#### Task item
An exact, picture-free copy of the listing is required.

#### Information supplied
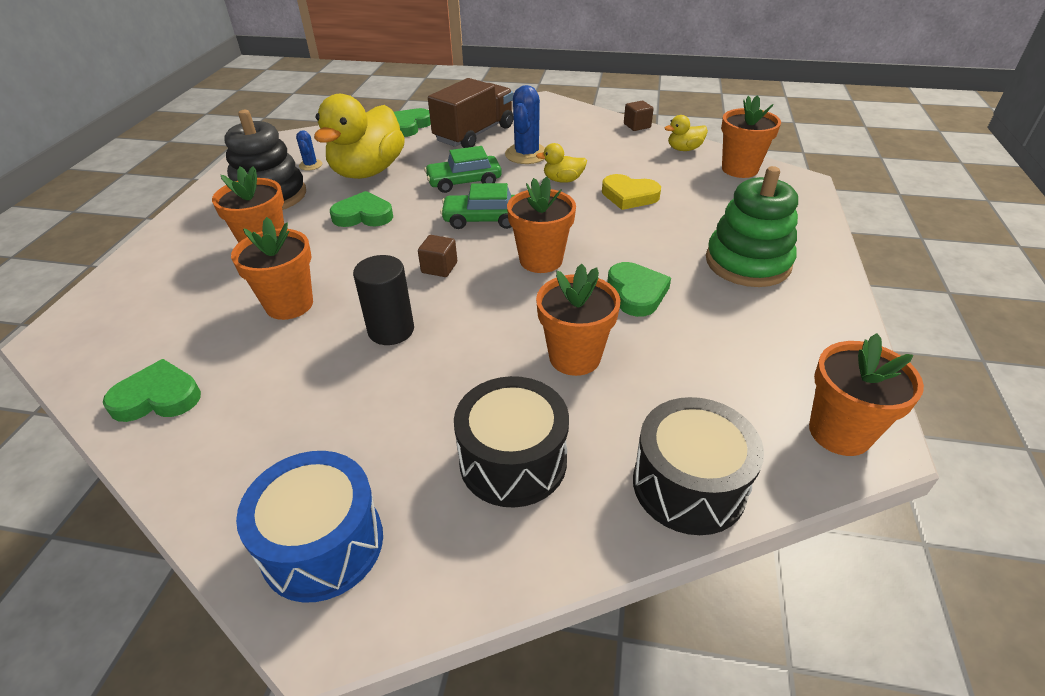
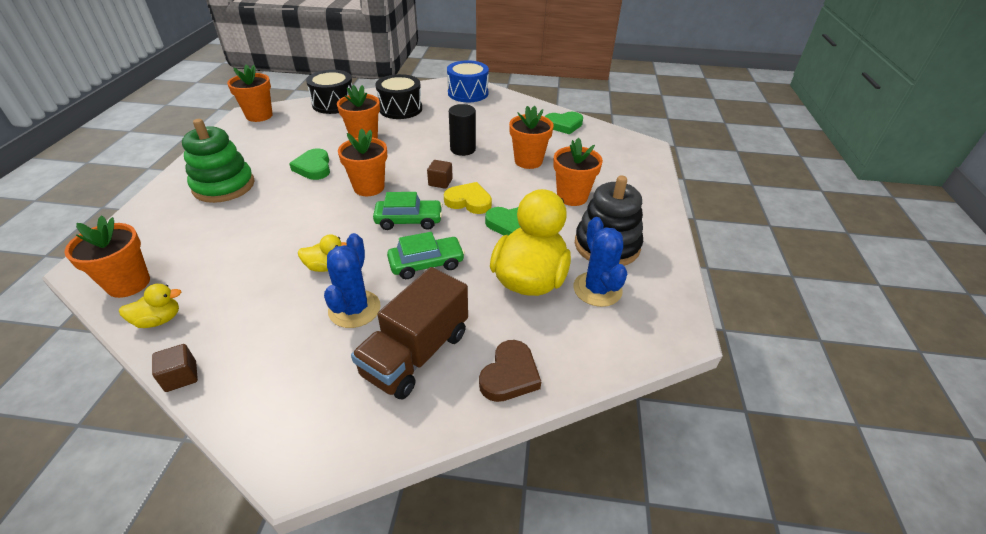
camera: 175 degrees right, 0 degrees up
(310, 165) = (597, 289): blue cactus -> blue cactus, size x1.93
(409, 126) = (509, 375): green heart -> brown heart
(629, 196) = (271, 246): yellow heart -> yellow heart (469, 201)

#### Solution to the problem
camera: 175 degrees right, 0 degrees up
(310, 165) = (597, 289): blue cactus -> blue cactus, size x1.93
(409, 126) = (509, 375): green heart -> brown heart
(629, 196) = (271, 246): yellow heart -> yellow heart (469, 201)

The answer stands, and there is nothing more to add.